About this exercise:
Find "R9: 1k (5V, VMID) -> 12k (5V, VMID)" in the material, then return exactly the line containing it and all lines after it to the end, leaving out pictures.

#####

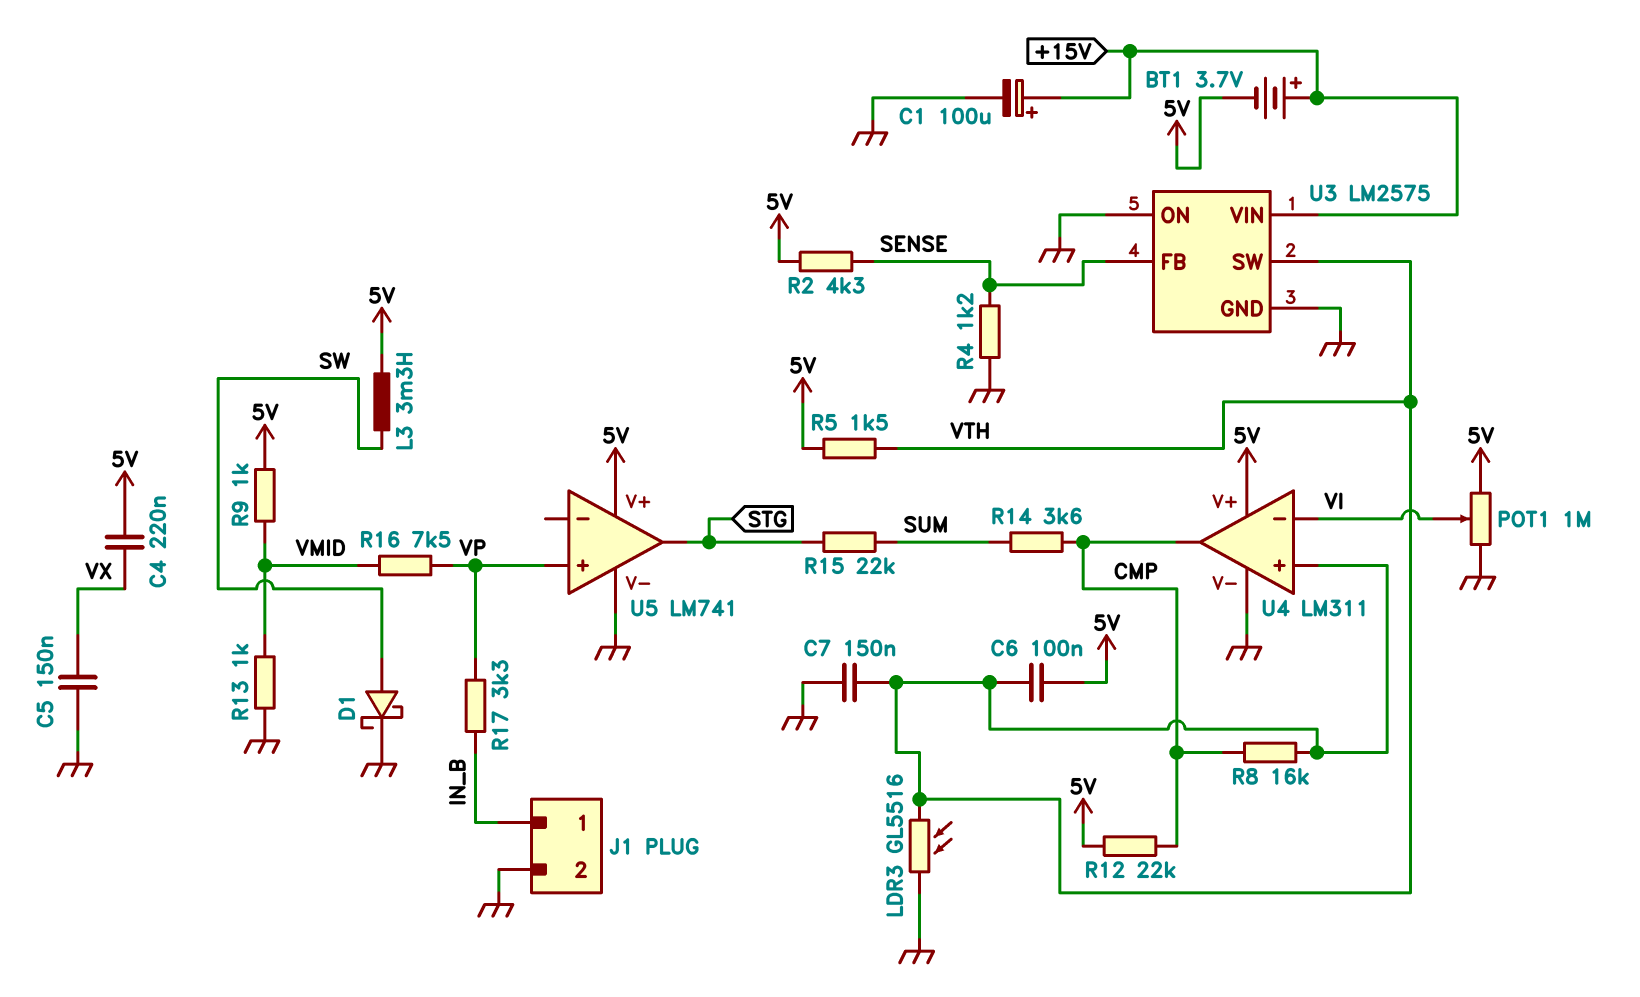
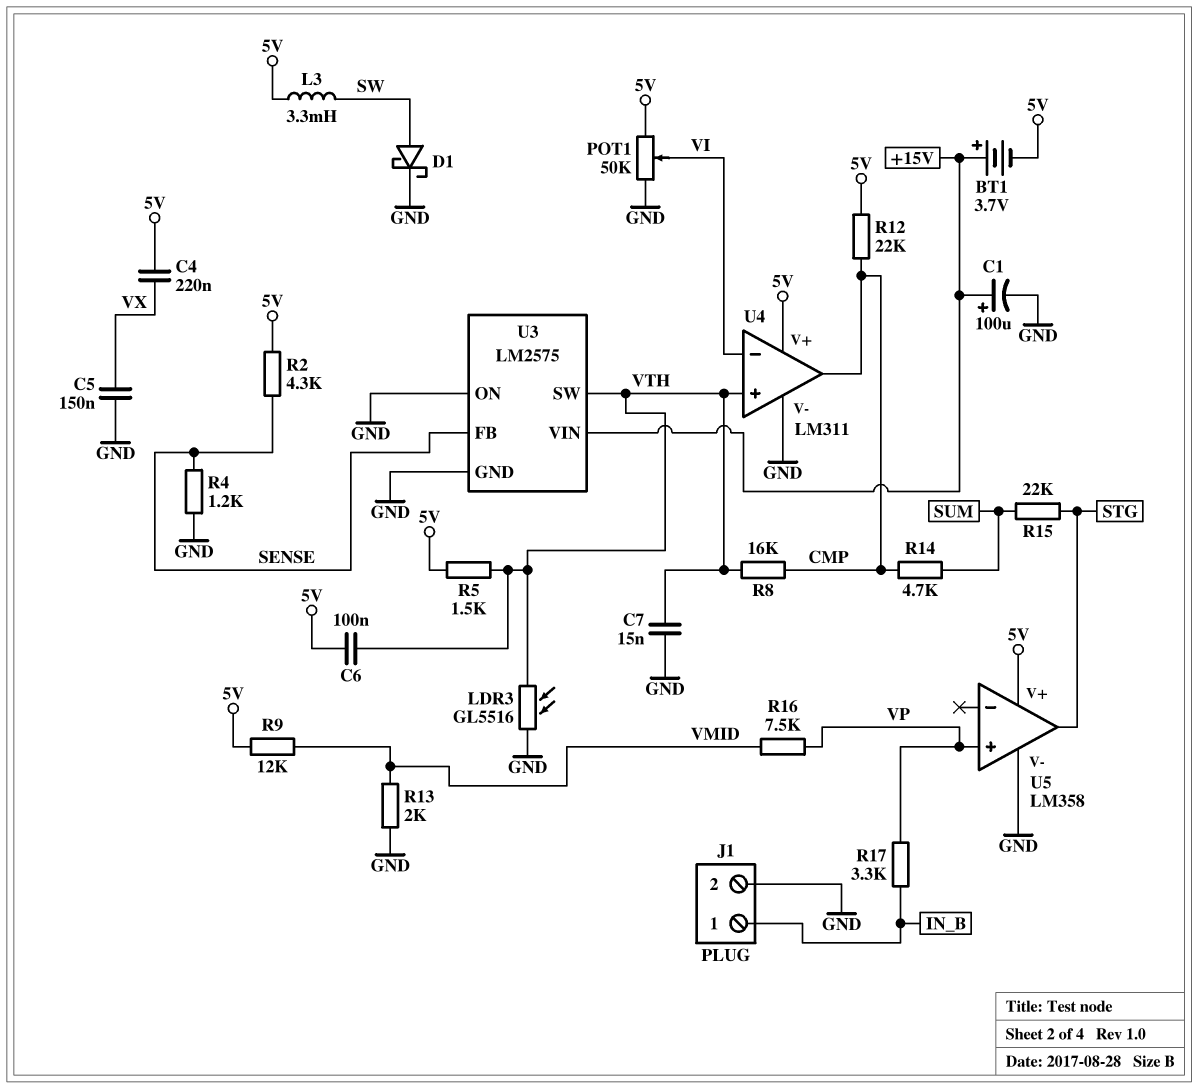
C7: 150nF (GND, VTH) -> 15nF (GND, VTH)
POT1: 1M (5V, GND, wiper VI) -> 50k (5V, GND, wiper VI)
R9: 1k (5V, VMID) -> 12k (5V, VMID)
R13: 1k (GND, VMID) -> 2k (GND, VMID)
R14: 3.6k (CMP, SUM) -> 4.7k (CMP, SUM)
U5: LM741 -> LM358

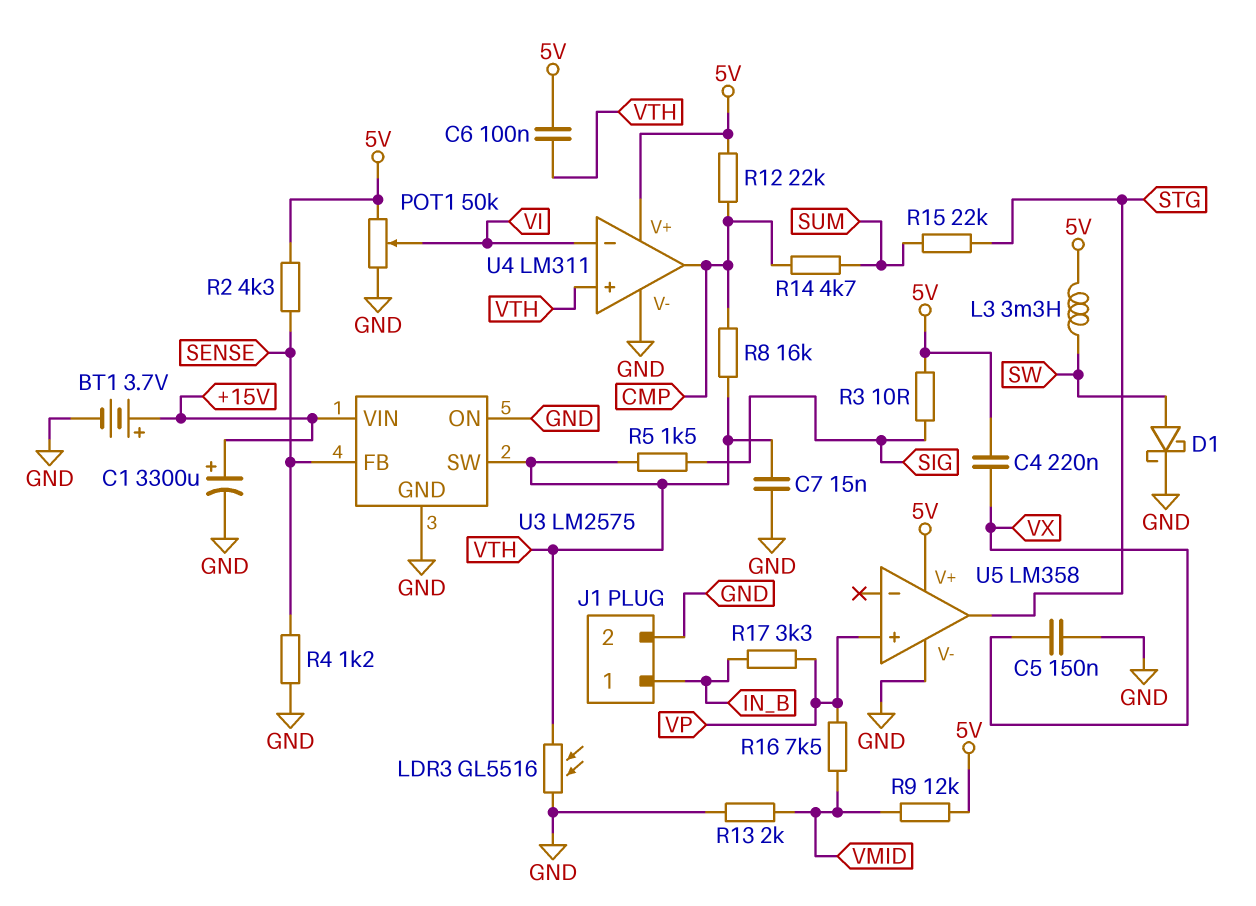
BT1: 3.7V (plus +15V, minus 5V) -> 3.7V (plus +15V, minus GND)
C1: 100uF (plus +15V, minus GND) -> 3300uF (plus +15V, minus GND)
R3: none -> 10 (5V, SIG)
R5: 1.5k (5V, VTH) -> 1.5k (SIG, VTH)

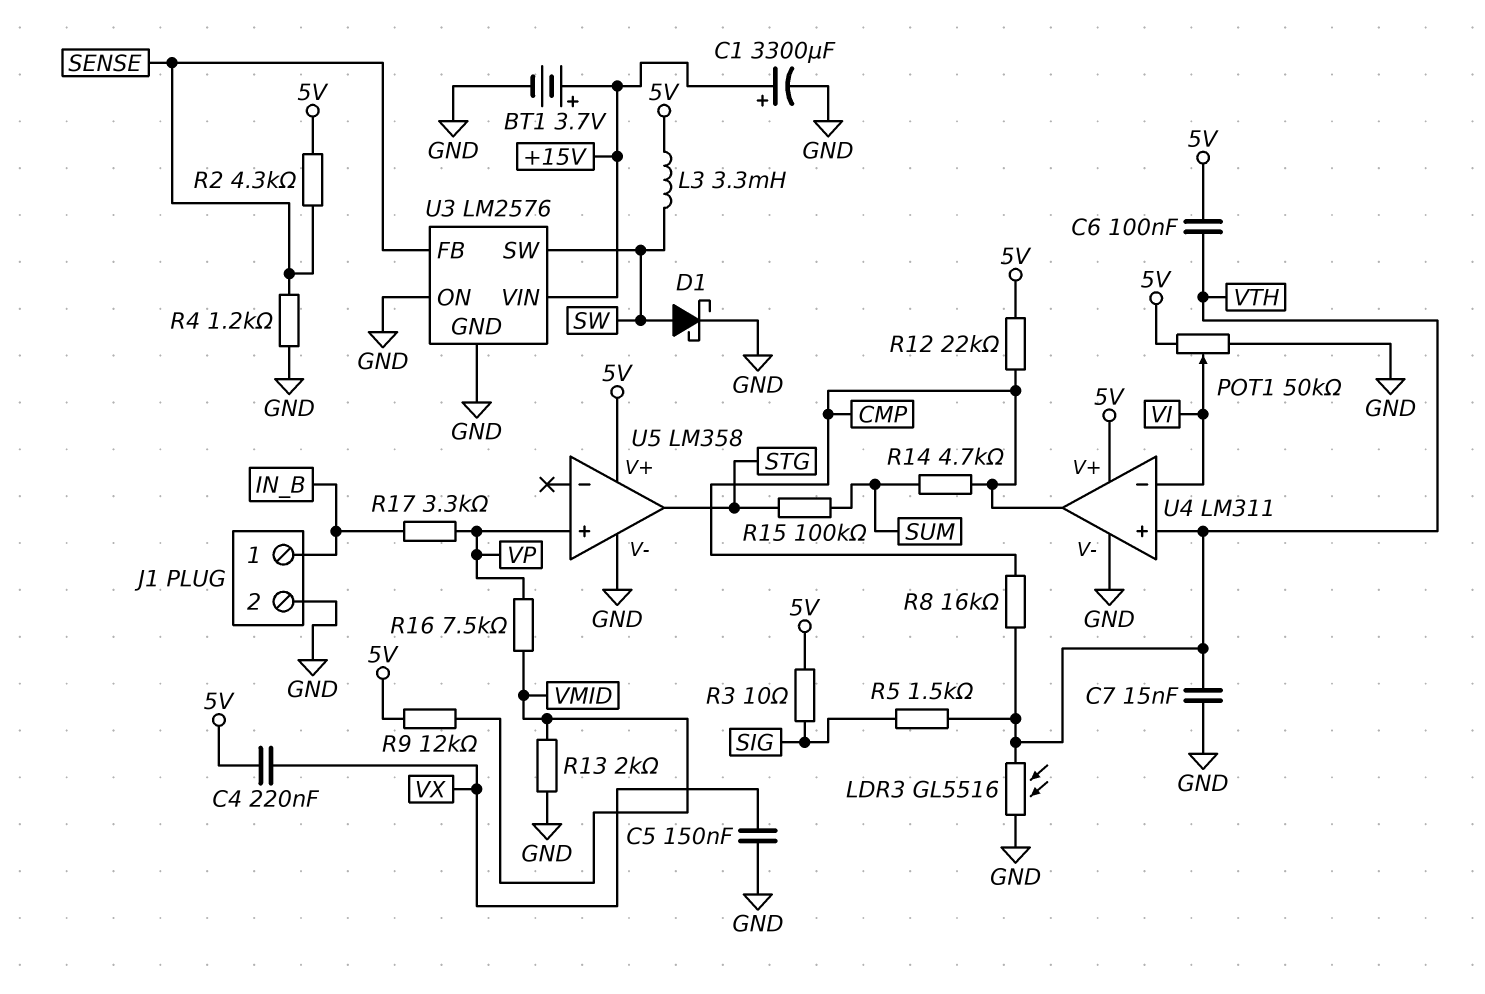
R15: 22k (STG, SUM) -> 100k (STG, SUM)
U3: LM2575 -> LM2576
U3 pin SW: VTH -> SW

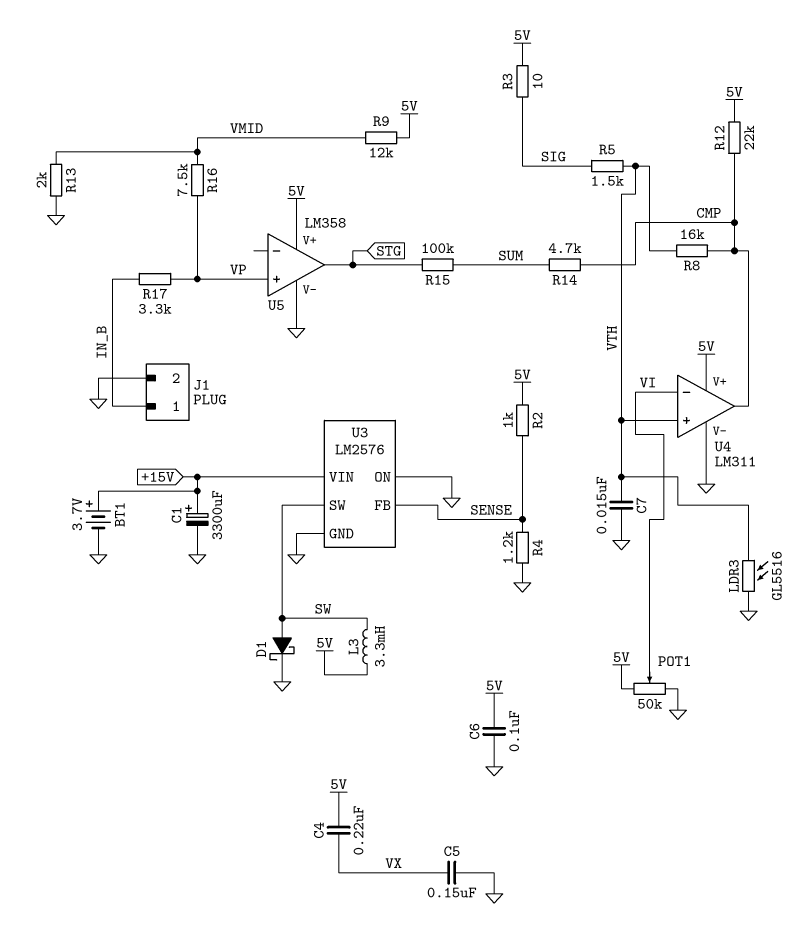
C6: 100nF (5V, VTH) -> 100nF (5V, GND)
R2: 4.3k (5V, SENSE) -> 1k (5V, SENSE)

#####

Output:
R9: 1k (5V, VMID) -> 12k (5V, VMID)
R13: 1k (GND, VMID) -> 2k (GND, VMID)
R14: 3.6k (CMP, SUM) -> 4.7k (CMP, SUM)
U5: LM741 -> LM358

BT1: 3.7V (plus +15V, minus 5V) -> 3.7V (plus +15V, minus GND)
C1: 100uF (plus +15V, minus GND) -> 3300uF (plus +15V, minus GND)
R3: none -> 10 (5V, SIG)
R5: 1.5k (5V, VTH) -> 1.5k (SIG, VTH)

R15: 22k (STG, SUM) -> 100k (STG, SUM)
U3: LM2575 -> LM2576
U3 pin SW: VTH -> SW

C6: 100nF (5V, VTH) -> 100nF (5V, GND)
R2: 4.3k (5V, SENSE) -> 1k (5V, SENSE)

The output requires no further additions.